- _ASSIGNMENT_
Give again, word for word, every line below from the one that has "(390, 493) = (398, 231): none -> red nut" through the one that has "(514, 127) = (721, 553): green", both included, and no others.

- _STORED DATA_
=== Begin Enclosure ===
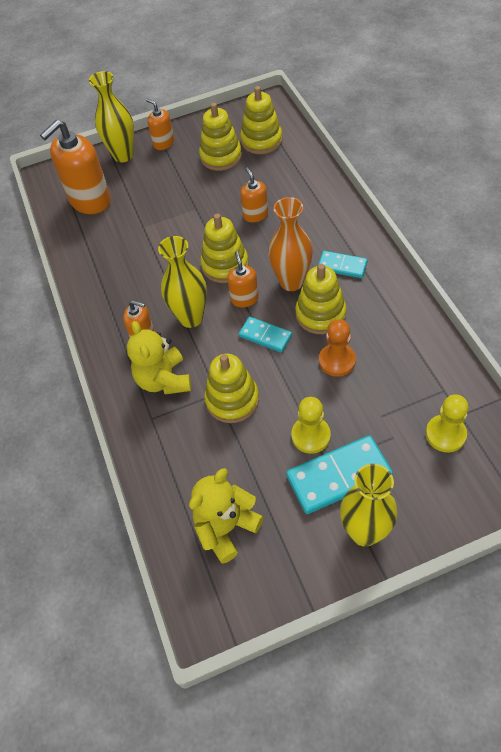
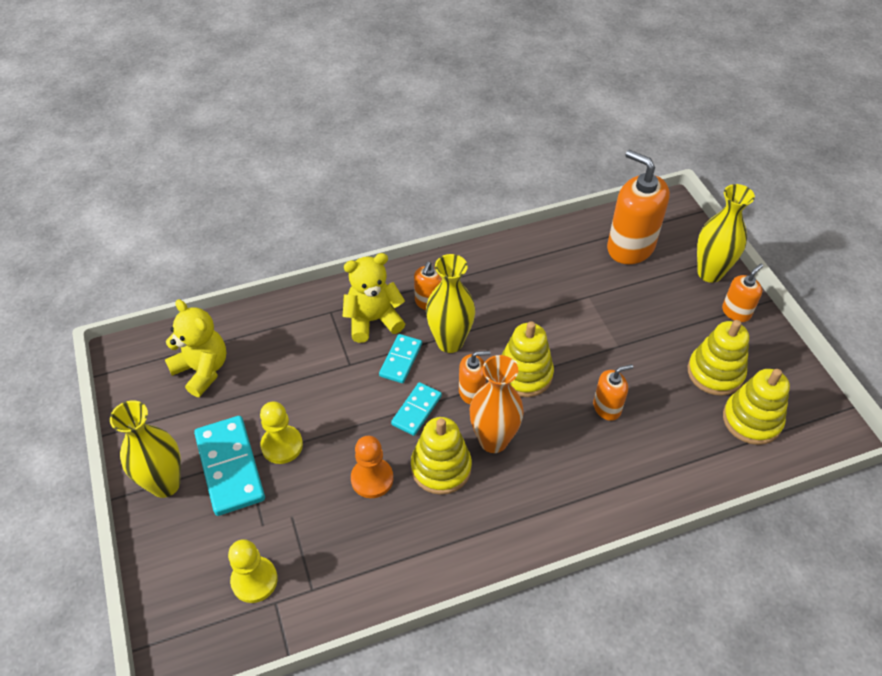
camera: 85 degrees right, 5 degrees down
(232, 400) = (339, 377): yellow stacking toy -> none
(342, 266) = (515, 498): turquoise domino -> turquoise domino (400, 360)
=== End Enclosure ===
=== Begin Enclosure ===
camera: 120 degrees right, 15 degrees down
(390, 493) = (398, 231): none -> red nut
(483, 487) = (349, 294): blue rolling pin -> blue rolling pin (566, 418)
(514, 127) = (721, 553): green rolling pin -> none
=== End Enclosure ===
- _RESULT OF THIS TASK_
(390, 493) = (398, 231): none -> red nut
(483, 487) = (349, 294): blue rolling pin -> blue rolling pin (566, 418)
(514, 127) = (721, 553): green rolling pin -> none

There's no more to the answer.